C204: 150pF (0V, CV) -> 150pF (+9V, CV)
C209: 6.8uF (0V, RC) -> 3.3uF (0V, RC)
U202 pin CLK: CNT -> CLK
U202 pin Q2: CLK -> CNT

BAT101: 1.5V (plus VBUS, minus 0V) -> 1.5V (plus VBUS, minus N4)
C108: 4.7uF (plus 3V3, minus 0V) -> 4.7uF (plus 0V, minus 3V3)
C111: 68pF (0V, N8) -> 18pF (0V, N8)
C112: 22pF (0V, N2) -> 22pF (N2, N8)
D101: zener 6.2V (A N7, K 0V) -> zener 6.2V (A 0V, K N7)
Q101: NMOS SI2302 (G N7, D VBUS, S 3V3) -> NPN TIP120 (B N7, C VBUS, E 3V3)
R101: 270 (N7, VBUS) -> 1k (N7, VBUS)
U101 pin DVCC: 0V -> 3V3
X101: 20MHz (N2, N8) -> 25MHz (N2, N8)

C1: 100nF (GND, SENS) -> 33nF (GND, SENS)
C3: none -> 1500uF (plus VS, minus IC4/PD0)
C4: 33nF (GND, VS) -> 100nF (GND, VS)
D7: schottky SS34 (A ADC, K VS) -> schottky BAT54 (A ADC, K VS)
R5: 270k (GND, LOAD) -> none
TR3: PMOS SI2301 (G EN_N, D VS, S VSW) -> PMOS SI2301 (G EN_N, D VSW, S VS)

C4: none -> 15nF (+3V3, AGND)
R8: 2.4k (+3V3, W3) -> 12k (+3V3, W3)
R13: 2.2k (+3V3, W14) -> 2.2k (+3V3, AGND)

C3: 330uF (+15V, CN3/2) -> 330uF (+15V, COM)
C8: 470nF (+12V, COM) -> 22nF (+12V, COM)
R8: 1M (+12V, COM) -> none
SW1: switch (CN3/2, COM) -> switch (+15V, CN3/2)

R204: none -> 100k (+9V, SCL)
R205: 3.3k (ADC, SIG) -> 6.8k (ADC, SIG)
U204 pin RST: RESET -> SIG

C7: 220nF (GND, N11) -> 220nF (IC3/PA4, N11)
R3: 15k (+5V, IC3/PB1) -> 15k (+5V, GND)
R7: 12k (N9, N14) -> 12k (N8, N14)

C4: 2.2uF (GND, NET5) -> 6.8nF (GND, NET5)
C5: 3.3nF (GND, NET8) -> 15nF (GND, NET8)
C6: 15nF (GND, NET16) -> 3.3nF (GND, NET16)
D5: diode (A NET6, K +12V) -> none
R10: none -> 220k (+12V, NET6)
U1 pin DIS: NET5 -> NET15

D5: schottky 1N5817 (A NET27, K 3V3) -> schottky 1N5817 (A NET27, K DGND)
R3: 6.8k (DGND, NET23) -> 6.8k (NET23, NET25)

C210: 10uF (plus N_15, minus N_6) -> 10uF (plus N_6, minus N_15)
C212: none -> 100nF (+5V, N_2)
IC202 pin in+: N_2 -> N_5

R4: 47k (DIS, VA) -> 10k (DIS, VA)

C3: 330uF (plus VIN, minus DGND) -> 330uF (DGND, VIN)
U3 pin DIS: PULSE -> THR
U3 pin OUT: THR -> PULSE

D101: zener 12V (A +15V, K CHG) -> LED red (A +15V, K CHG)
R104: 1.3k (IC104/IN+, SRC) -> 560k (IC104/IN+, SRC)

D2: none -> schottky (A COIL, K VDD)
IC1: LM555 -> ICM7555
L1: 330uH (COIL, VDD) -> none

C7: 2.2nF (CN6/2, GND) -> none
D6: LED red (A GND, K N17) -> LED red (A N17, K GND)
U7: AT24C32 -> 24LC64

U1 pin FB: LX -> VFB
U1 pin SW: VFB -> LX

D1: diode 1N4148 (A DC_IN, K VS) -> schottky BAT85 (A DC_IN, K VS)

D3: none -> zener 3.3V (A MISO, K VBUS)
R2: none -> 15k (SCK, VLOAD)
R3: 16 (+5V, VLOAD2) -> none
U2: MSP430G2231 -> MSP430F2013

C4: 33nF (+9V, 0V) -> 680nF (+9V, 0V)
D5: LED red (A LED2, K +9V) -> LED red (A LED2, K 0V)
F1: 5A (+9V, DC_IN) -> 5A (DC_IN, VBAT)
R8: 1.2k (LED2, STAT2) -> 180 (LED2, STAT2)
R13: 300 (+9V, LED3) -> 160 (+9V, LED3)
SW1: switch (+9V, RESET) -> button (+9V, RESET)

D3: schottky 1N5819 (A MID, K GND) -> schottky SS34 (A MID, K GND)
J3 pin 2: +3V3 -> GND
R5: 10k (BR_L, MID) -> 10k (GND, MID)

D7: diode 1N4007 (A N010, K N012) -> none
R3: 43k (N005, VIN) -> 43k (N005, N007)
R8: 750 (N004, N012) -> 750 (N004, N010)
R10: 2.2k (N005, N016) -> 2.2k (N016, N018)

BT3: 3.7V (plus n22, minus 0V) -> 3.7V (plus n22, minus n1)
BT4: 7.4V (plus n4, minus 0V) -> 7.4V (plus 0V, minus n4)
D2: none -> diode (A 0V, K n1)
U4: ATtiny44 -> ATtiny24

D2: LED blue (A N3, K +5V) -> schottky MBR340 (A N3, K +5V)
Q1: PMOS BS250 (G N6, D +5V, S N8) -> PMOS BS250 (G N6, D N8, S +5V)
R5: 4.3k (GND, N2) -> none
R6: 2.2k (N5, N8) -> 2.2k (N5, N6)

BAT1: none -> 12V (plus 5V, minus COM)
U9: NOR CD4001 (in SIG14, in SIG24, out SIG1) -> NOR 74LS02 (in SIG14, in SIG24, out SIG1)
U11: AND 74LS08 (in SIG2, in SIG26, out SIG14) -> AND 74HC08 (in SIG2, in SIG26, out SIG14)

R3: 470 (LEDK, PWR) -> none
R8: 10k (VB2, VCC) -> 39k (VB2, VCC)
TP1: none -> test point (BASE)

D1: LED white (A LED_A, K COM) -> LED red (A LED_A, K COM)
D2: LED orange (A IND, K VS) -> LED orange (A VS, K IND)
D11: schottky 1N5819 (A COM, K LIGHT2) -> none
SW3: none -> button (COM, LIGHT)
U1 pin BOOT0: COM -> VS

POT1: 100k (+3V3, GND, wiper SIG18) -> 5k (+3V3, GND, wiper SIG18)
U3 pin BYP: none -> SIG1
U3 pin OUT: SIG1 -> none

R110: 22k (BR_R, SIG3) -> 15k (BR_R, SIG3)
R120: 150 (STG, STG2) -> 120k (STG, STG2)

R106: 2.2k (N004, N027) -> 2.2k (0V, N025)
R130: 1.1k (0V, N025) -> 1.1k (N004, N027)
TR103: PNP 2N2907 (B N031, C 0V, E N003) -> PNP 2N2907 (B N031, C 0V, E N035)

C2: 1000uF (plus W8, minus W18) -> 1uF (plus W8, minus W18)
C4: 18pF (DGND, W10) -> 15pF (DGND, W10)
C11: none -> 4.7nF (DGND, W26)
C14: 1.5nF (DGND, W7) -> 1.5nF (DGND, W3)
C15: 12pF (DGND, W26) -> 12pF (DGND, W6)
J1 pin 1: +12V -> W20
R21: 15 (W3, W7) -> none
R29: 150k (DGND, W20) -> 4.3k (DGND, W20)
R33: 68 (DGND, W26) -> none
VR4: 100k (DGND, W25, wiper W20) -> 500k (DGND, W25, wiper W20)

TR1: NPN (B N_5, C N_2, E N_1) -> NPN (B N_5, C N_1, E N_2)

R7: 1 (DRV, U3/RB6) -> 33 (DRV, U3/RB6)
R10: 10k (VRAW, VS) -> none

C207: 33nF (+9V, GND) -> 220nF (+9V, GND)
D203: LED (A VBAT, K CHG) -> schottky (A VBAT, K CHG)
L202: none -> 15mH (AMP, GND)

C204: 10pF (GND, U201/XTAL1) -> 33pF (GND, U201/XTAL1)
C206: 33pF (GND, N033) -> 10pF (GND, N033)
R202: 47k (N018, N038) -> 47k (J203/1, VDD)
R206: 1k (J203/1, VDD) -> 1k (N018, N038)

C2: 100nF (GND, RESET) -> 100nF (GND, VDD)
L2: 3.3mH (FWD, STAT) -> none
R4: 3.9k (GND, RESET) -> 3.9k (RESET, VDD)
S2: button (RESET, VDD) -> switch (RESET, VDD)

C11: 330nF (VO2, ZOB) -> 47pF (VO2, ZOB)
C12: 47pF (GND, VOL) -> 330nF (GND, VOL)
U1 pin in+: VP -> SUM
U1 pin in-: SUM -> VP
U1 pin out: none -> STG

• • • • •

- WHAT IS REQUIRED -
The required output is the stretch of entries above from the line containing "D7: schottky SS34" through the line containing "F1: 5A (+9V, DC_IN) -> 5A (DC_IN, VBAT)", reproduced exactly.

- COMPLETED TASK -
D7: schottky SS34 (A ADC, K VS) -> schottky BAT54 (A ADC, K VS)
R5: 270k (GND, LOAD) -> none
TR3: PMOS SI2301 (G EN_N, D VS, S VSW) -> PMOS SI2301 (G EN_N, D VSW, S VS)

C4: none -> 15nF (+3V3, AGND)
R8: 2.4k (+3V3, W3) -> 12k (+3V3, W3)
R13: 2.2k (+3V3, W14) -> 2.2k (+3V3, AGND)

C3: 330uF (+15V, CN3/2) -> 330uF (+15V, COM)
C8: 470nF (+12V, COM) -> 22nF (+12V, COM)
R8: 1M (+12V, COM) -> none
SW1: switch (CN3/2, COM) -> switch (+15V, CN3/2)

R204: none -> 100k (+9V, SCL)
R205: 3.3k (ADC, SIG) -> 6.8k (ADC, SIG)
U204 pin RST: RESET -> SIG

C7: 220nF (GND, N11) -> 220nF (IC3/PA4, N11)
R3: 15k (+5V, IC3/PB1) -> 15k (+5V, GND)
R7: 12k (N9, N14) -> 12k (N8, N14)

C4: 2.2uF (GND, NET5) -> 6.8nF (GND, NET5)
C5: 3.3nF (GND, NET8) -> 15nF (GND, NET8)
C6: 15nF (GND, NET16) -> 3.3nF (GND, NET16)
D5: diode (A NET6, K +12V) -> none
R10: none -> 220k (+12V, NET6)
U1 pin DIS: NET5 -> NET15

D5: schottky 1N5817 (A NET27, K 3V3) -> schottky 1N5817 (A NET27, K DGND)
R3: 6.8k (DGND, NET23) -> 6.8k (NET23, NET25)

C210: 10uF (plus N_15, minus N_6) -> 10uF (plus N_6, minus N_15)
C212: none -> 100nF (+5V, N_2)
IC202 pin in+: N_2 -> N_5

R4: 47k (DIS, VA) -> 10k (DIS, VA)

C3: 330uF (plus VIN, minus DGND) -> 330uF (DGND, VIN)
U3 pin DIS: PULSE -> THR
U3 pin OUT: THR -> PULSE

D101: zener 12V (A +15V, K CHG) -> LED red (A +15V, K CHG)
R104: 1.3k (IC104/IN+, SRC) -> 560k (IC104/IN+, SRC)

D2: none -> schottky (A COIL, K VDD)
IC1: LM555 -> ICM7555
L1: 330uH (COIL, VDD) -> none

C7: 2.2nF (CN6/2, GND) -> none
D6: LED red (A GND, K N17) -> LED red (A N17, K GND)
U7: AT24C32 -> 24LC64

U1 pin FB: LX -> VFB
U1 pin SW: VFB -> LX

D1: diode 1N4148 (A DC_IN, K VS) -> schottky BAT85 (A DC_IN, K VS)

D3: none -> zener 3.3V (A MISO, K VBUS)
R2: none -> 15k (SCK, VLOAD)
R3: 16 (+5V, VLOAD2) -> none
U2: MSP430G2231 -> MSP430F2013

C4: 33nF (+9V, 0V) -> 680nF (+9V, 0V)
D5: LED red (A LED2, K +9V) -> LED red (A LED2, K 0V)
F1: 5A (+9V, DC_IN) -> 5A (DC_IN, VBAT)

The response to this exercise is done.